[Before-and-after object lists]
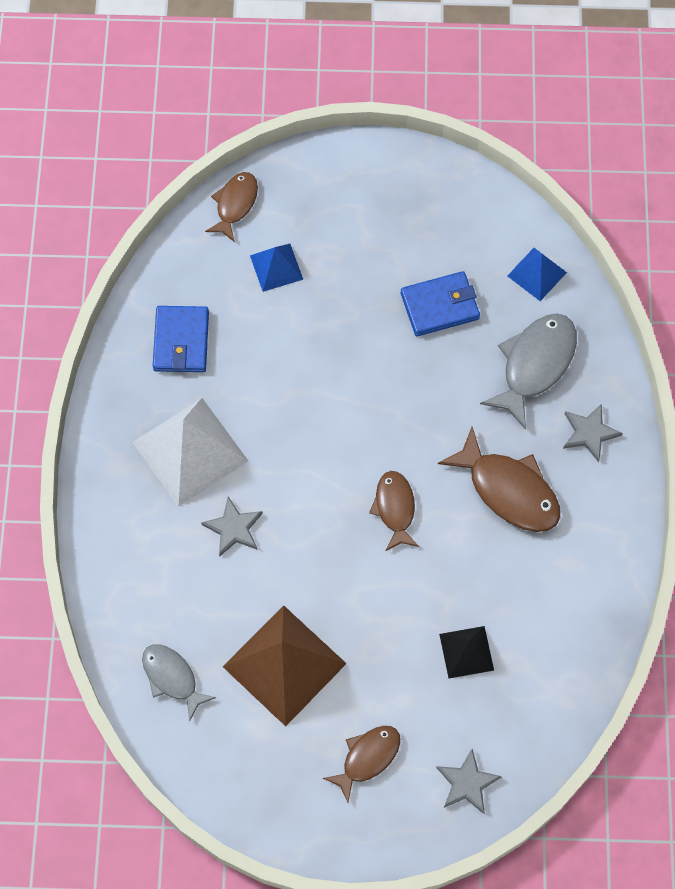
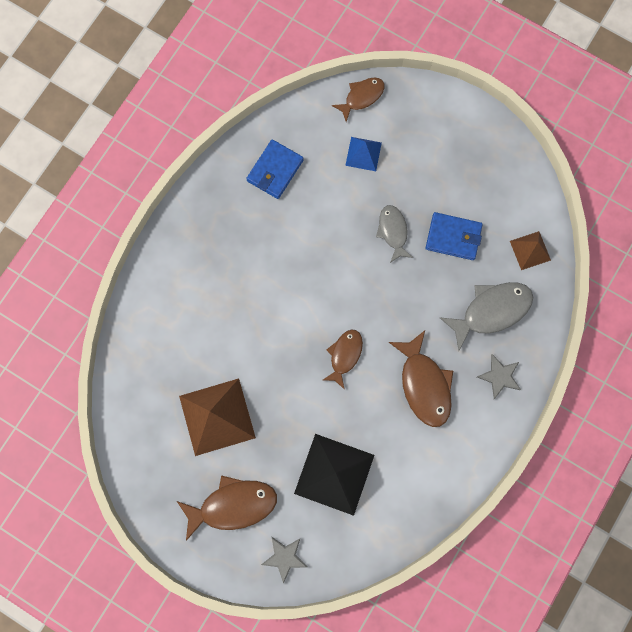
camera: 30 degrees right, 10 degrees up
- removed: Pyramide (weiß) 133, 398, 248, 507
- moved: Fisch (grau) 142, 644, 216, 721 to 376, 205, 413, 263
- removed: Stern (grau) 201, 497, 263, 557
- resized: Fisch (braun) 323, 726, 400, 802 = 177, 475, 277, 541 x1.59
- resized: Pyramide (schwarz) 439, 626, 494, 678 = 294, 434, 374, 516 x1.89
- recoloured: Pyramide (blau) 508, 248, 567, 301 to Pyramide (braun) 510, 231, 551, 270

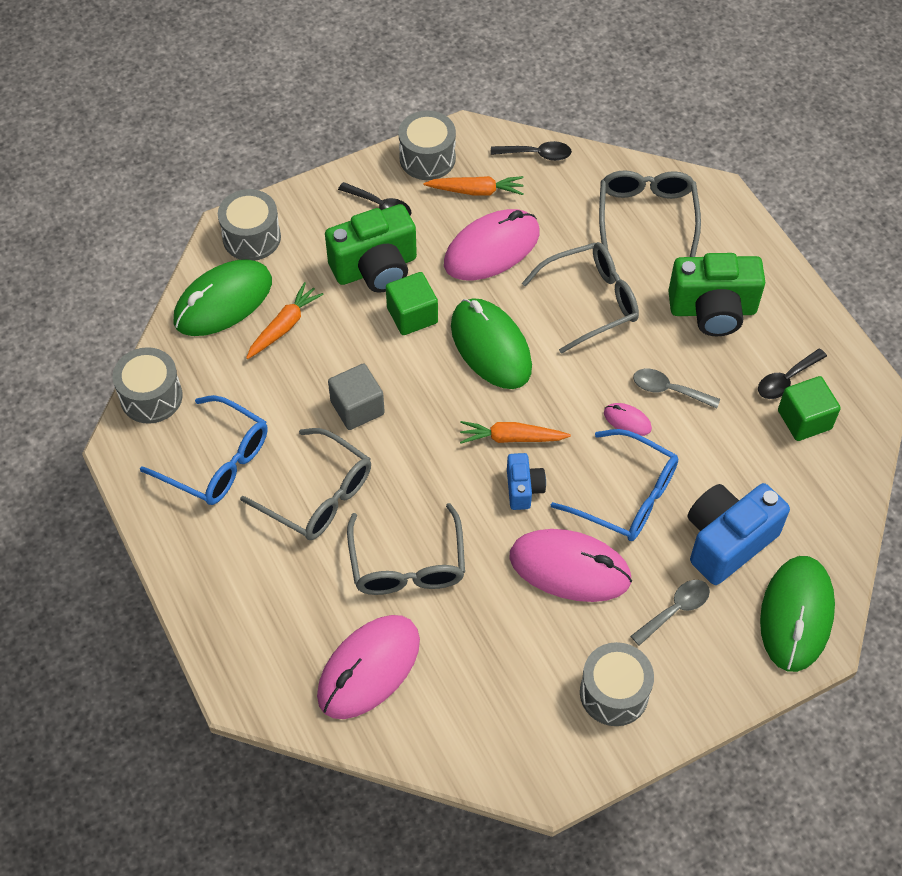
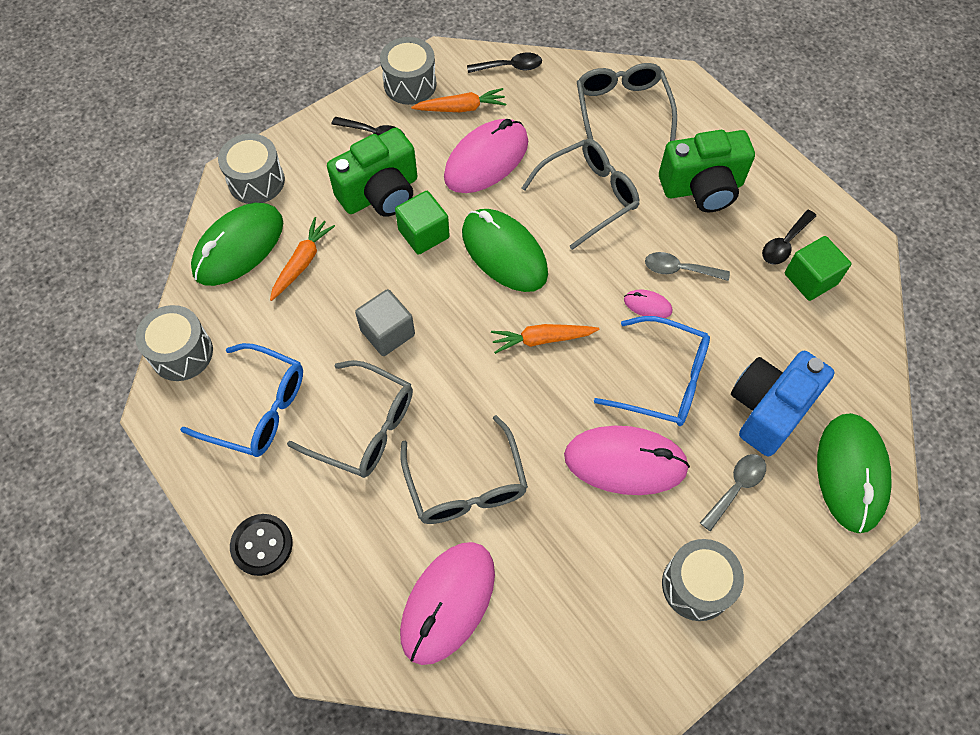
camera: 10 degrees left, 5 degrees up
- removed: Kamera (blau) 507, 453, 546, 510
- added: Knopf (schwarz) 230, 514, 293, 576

--

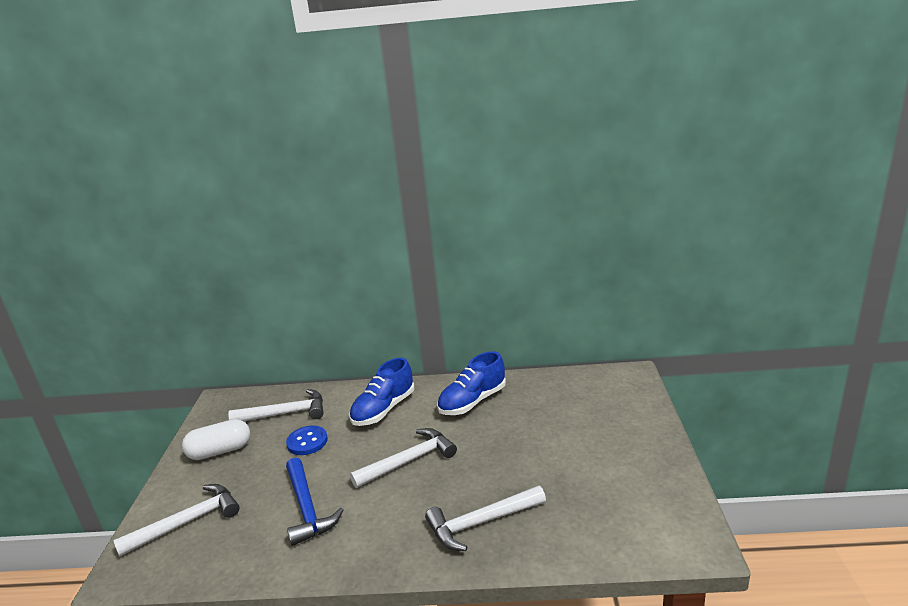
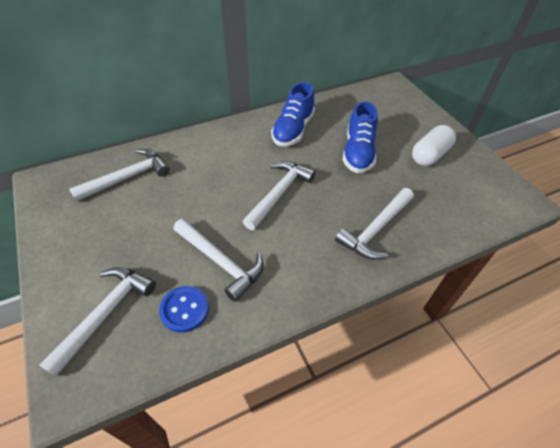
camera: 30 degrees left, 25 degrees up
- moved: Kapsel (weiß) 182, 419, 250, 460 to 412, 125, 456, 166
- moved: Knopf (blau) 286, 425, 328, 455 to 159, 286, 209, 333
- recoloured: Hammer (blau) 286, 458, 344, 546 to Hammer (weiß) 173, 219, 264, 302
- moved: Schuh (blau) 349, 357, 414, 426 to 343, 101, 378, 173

---

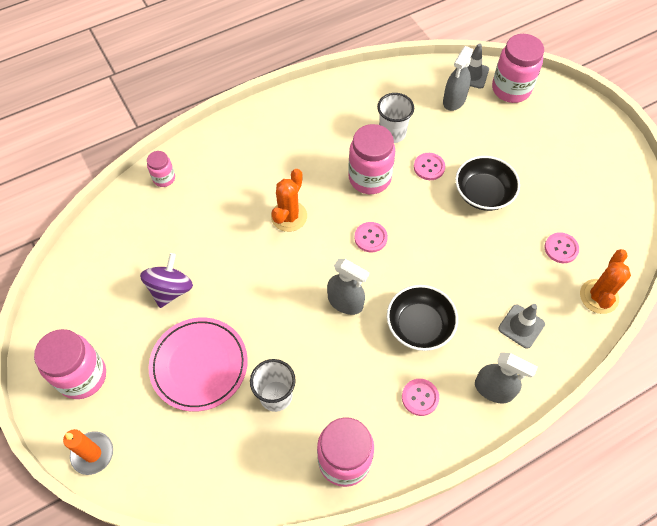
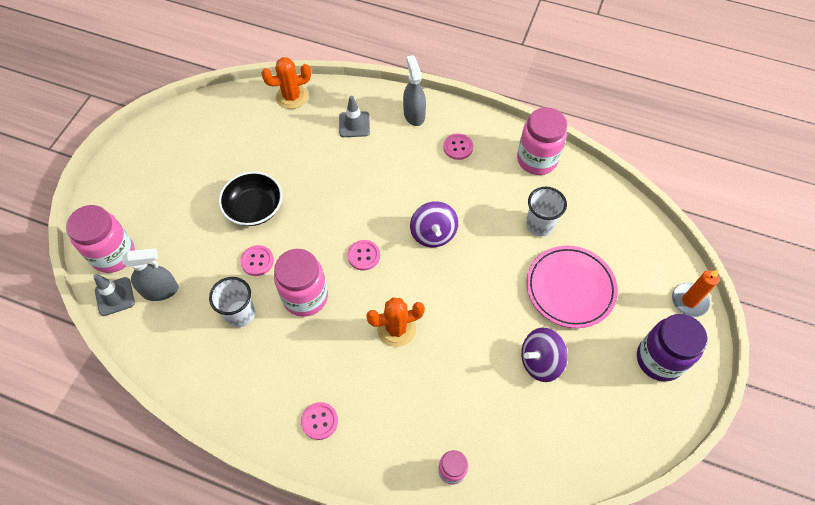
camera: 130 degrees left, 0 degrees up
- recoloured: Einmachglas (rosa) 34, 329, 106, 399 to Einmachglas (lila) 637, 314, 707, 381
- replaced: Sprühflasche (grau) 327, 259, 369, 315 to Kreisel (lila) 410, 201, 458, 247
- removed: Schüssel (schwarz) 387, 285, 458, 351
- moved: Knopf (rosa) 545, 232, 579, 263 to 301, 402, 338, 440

### WORK TO COMPLETE
Looking at the records above, count the lines where the word "resized" appears. State only the number.

### RESULT FOR THIS TASK
2